WHAT TO DO » Every record below should be written out exactly; pictures stay out.

Coordinate-based change listings:
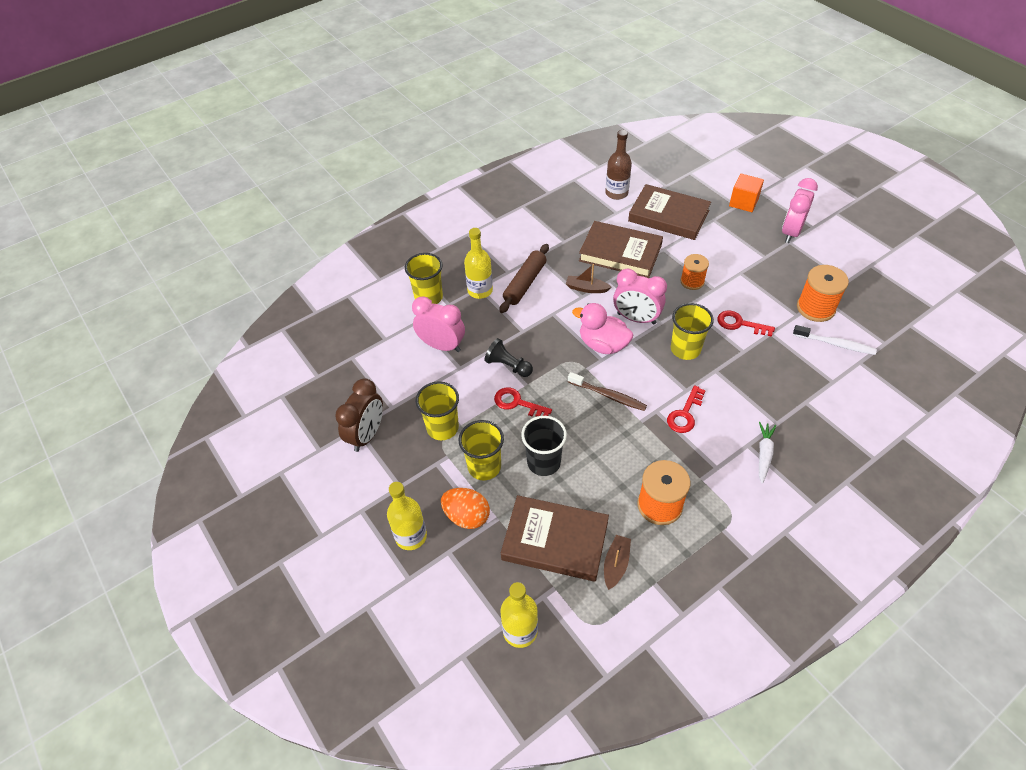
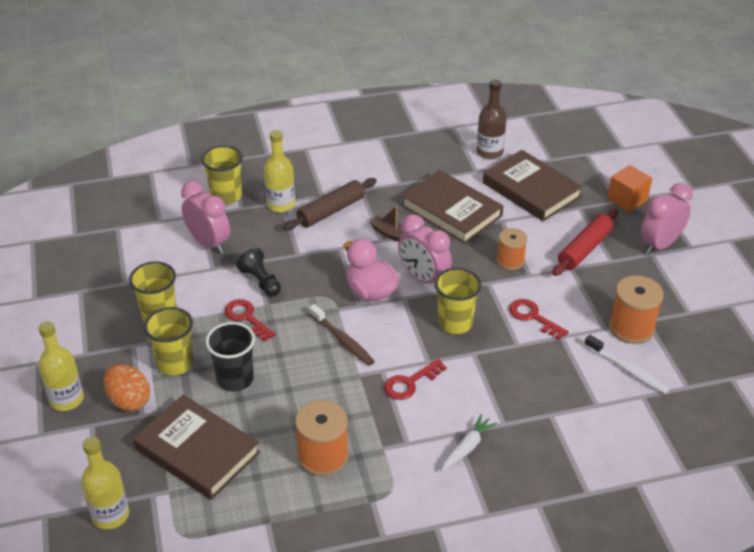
camera: 20 degrees right, 10 degrees down
(367, 435) = (85, 300): brown clock -> none
(616, 564) = (241, 492): brown boat -> none
(740, 253) = (584, 249): none -> red rolling pin

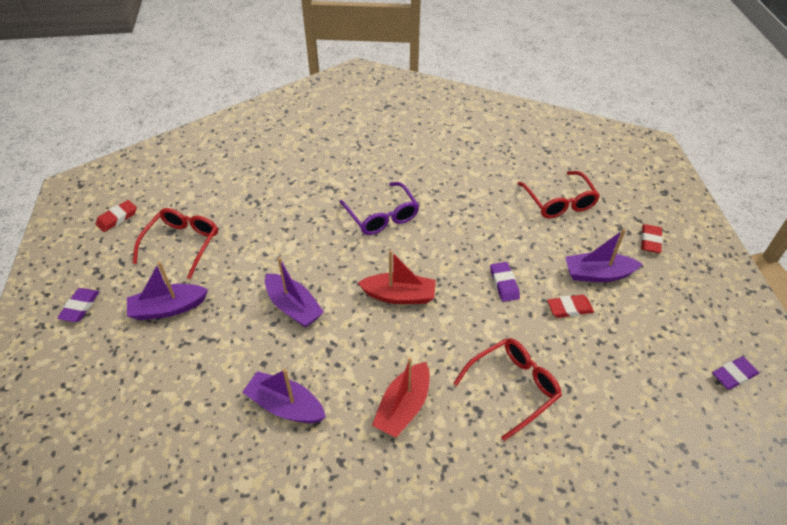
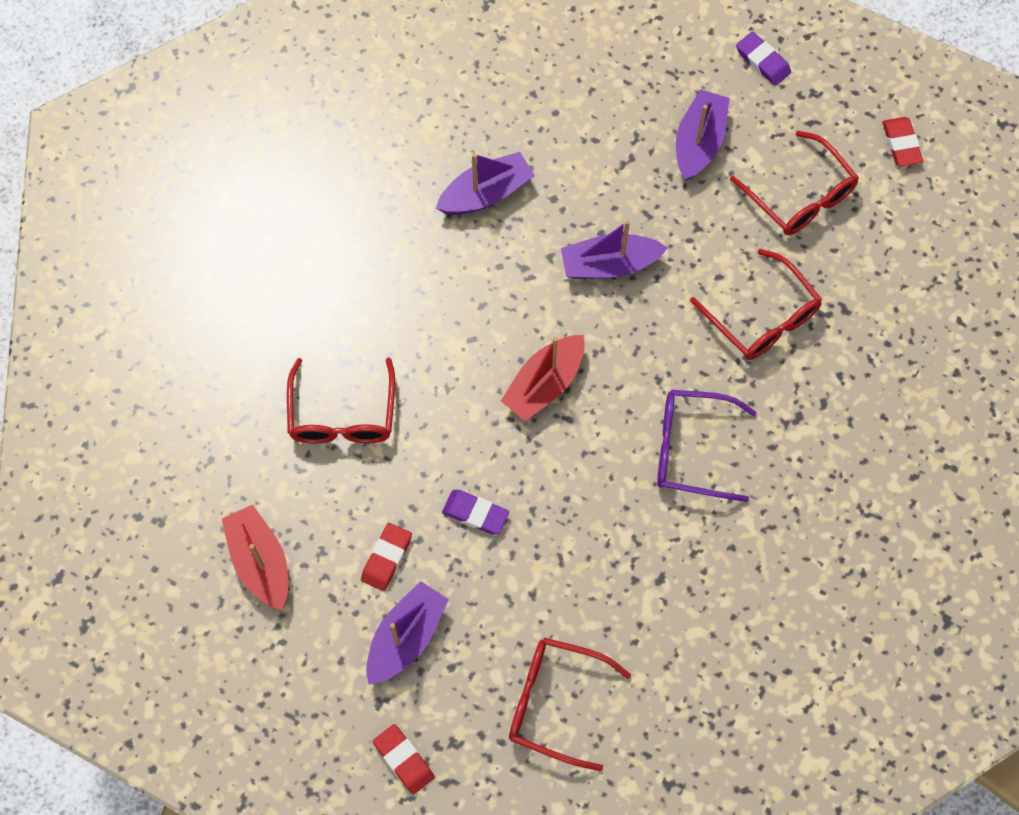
camera: 125 degrees right, 20 degrees up
(278, 224) = (763, 318): none -> red glasses
(403, 407) = (402, 296): red boat -> red boat (260, 562)
(733, 375) = (176, 656): purple eraser -> none

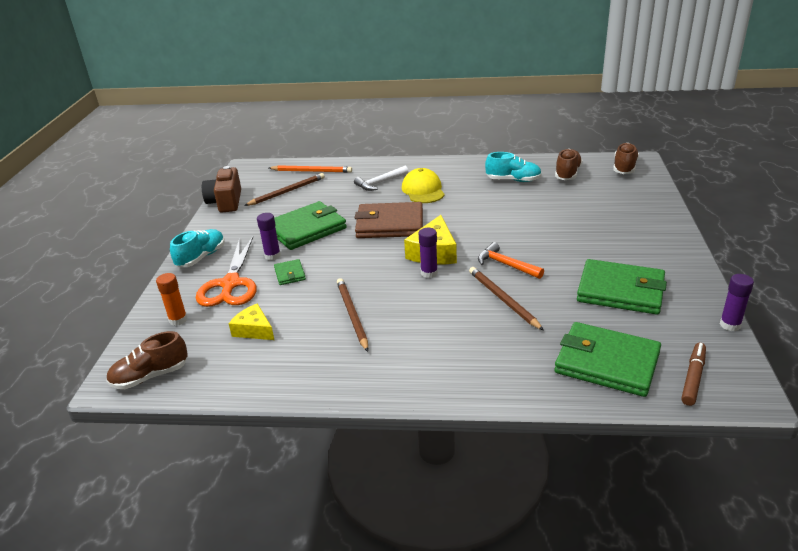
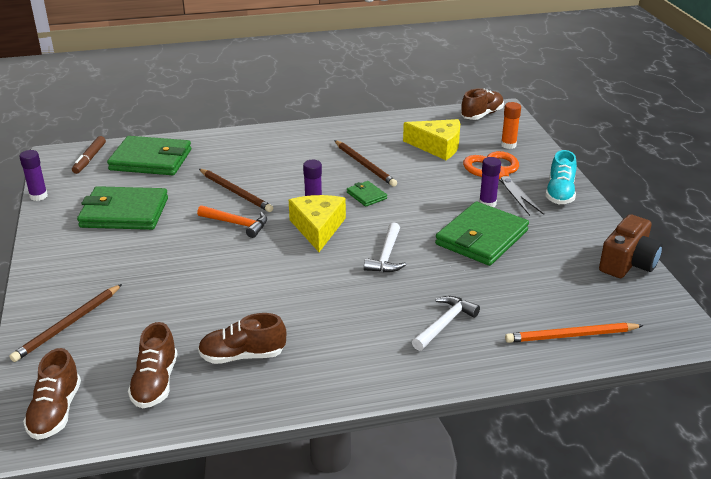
camera: 160 degrees right, 0 degrees up
(226, 202) = (628, 263): brown camera -> brown camera turned 60 degrees clockwise
(254, 330) = (437, 146): yellow cheese -> yellow cheese, size x1.52
(287, 192) = (565, 290): brown pencil -> brown pencil (68, 324)
(290, 274) = (451, 189): green wallet -> green wallet (366, 195)
(390, 224) = (386, 256): brown wallet -> white hammer
(423, 190) = (372, 317): yellow cap -> none
(513, 180) = (242, 356): turquoise shoe -> brown shoe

TASK OUTPUT »
camera: 20 degrees right, 10 degrees down
(367, 435) = (85, 300): brown clock -> none
(616, 564) = (241, 492): brown boat -> none
(740, 253) = (584, 249): none -> red rolling pin

camera: 125 degrees right, 20 degrees up
(278, 224) = (763, 318): none -> red glasses
(403, 407) = (402, 296): red boat -> red boat (260, 562)
(733, 375) = (176, 656): purple eraser -> none

camera: 160 degrees right, 0 degrees up
(226, 202) = (628, 263): brown camera -> brown camera turned 60 degrees clockwise
(254, 330) = (437, 146): yellow cheese -> yellow cheese, size x1.52
(287, 192) = (565, 290): brown pencil -> brown pencil (68, 324)
(290, 274) = (451, 189): green wallet -> green wallet (366, 195)
(390, 224) = (386, 256): brown wallet -> white hammer
(423, 190) = (372, 317): yellow cap -> none
(513, 180) = (242, 356): turquoise shoe -> brown shoe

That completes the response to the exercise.